• [Provided records]:
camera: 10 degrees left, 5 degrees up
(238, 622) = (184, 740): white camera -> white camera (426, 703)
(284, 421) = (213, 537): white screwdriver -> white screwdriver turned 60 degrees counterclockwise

* * *

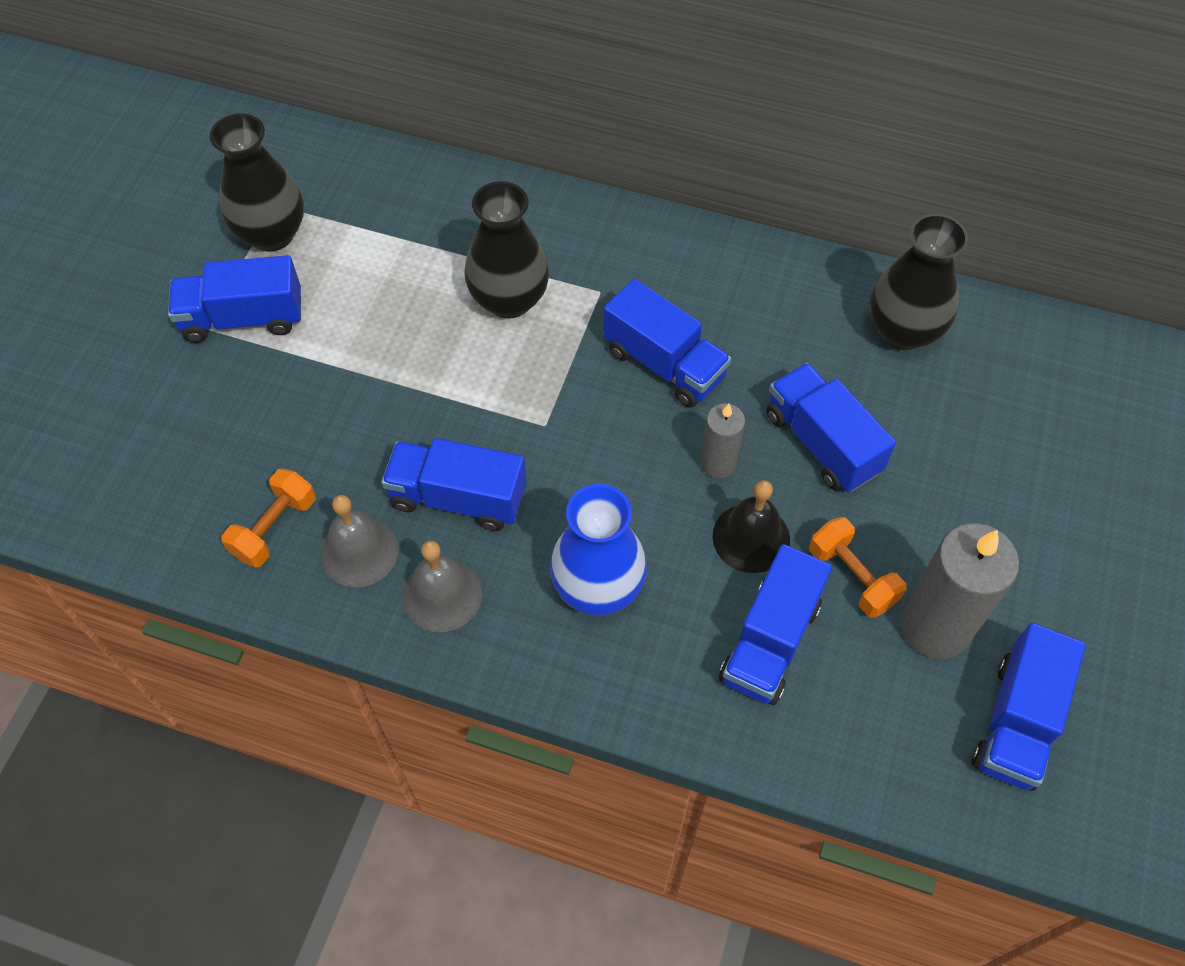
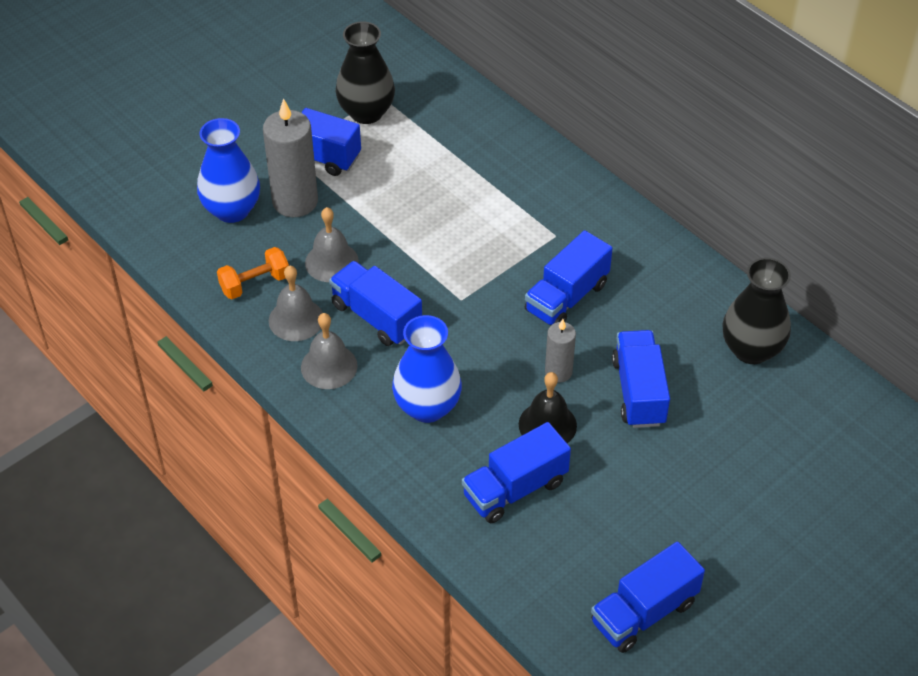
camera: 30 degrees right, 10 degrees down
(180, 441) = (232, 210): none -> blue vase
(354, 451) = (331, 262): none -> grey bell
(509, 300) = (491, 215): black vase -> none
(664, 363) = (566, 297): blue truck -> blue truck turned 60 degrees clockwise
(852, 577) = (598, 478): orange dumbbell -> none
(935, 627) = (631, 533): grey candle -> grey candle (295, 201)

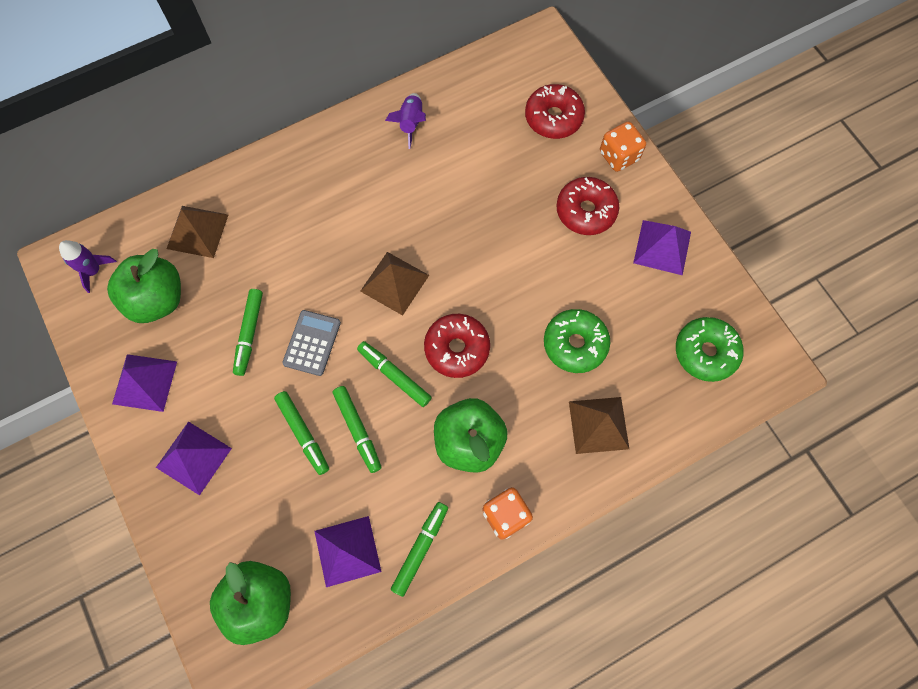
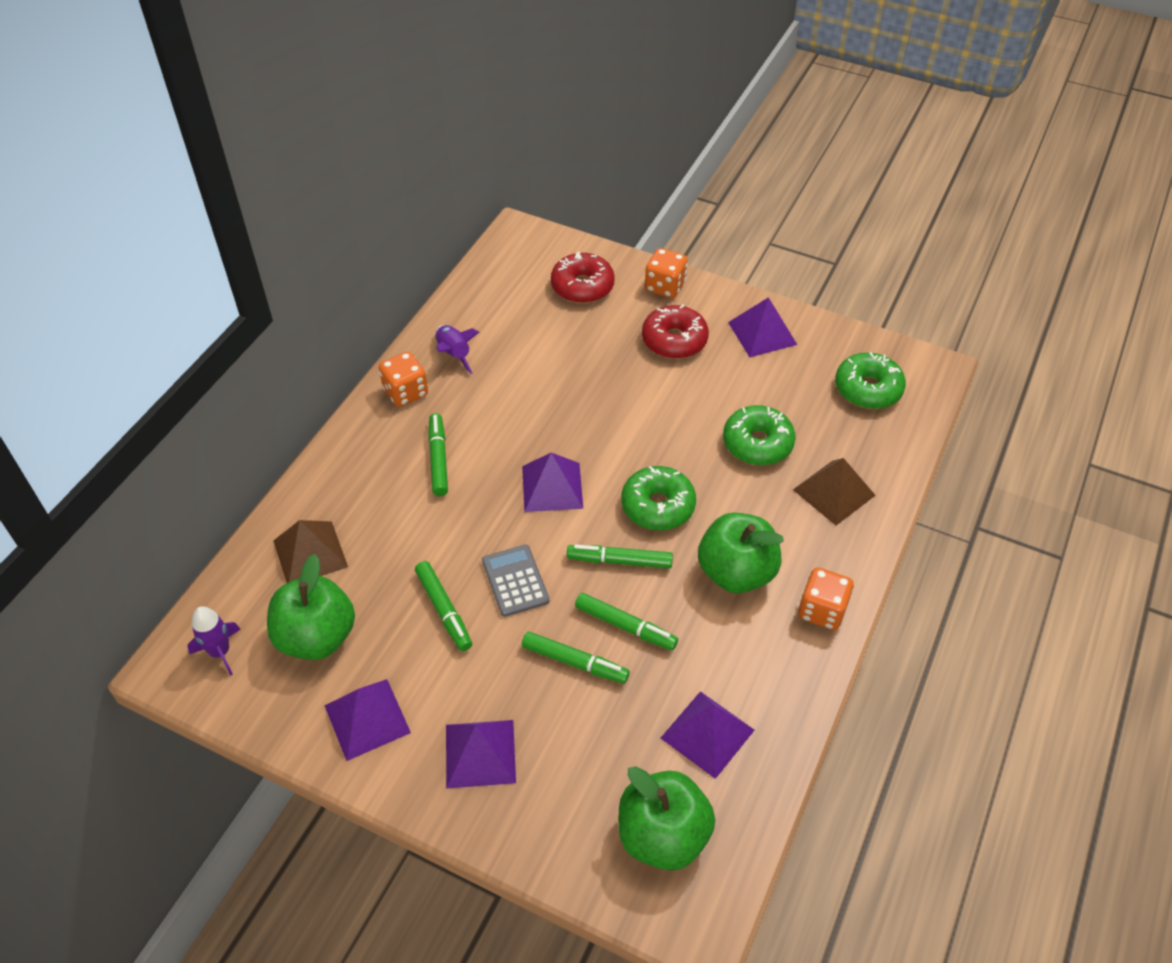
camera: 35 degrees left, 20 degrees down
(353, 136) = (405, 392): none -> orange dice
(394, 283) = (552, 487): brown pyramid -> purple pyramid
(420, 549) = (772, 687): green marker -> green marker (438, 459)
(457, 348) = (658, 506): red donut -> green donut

• [Exercise]: Above are the entries. Copy exactly the part that opens with the line containing "(353, 136) = (405, 392): none -> orange dice" and closes with the line containing "(457, 348) = (658, 506): red", and no more.

• [Your response]:
(353, 136) = (405, 392): none -> orange dice
(394, 283) = (552, 487): brown pyramid -> purple pyramid
(420, 549) = (772, 687): green marker -> green marker (438, 459)
(457, 348) = (658, 506): red donut -> green donut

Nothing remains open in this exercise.